►

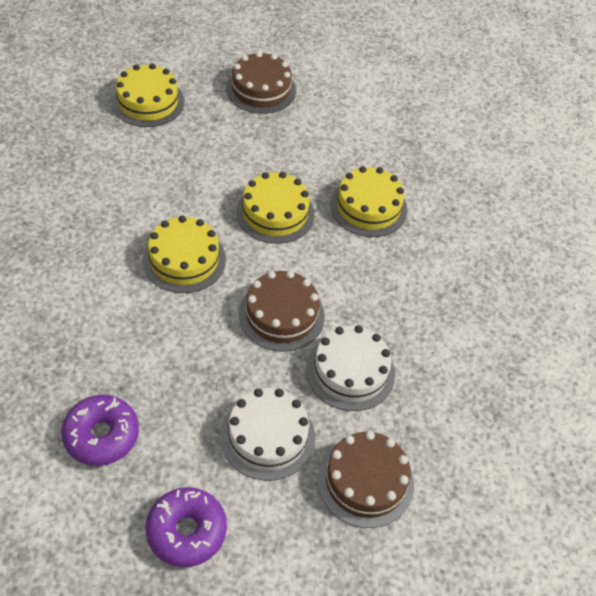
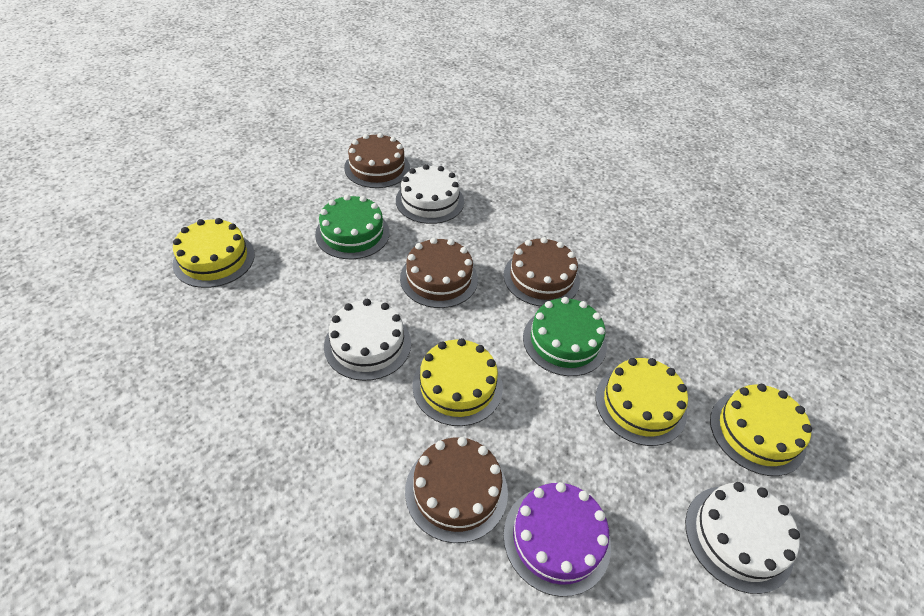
brown cake: 3 -> 4
green cake: 0 -> 2
purple cake: 0 -> 1
purple donut: 2 -> 0
white cake: 2 -> 3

◄

Without including any pictures, print all of the material exactly as given.

* **ANSWER BOX**:
brown cake: 3 -> 4
green cake: 0 -> 2
purple cake: 0 -> 1
purple donut: 2 -> 0
white cake: 2 -> 3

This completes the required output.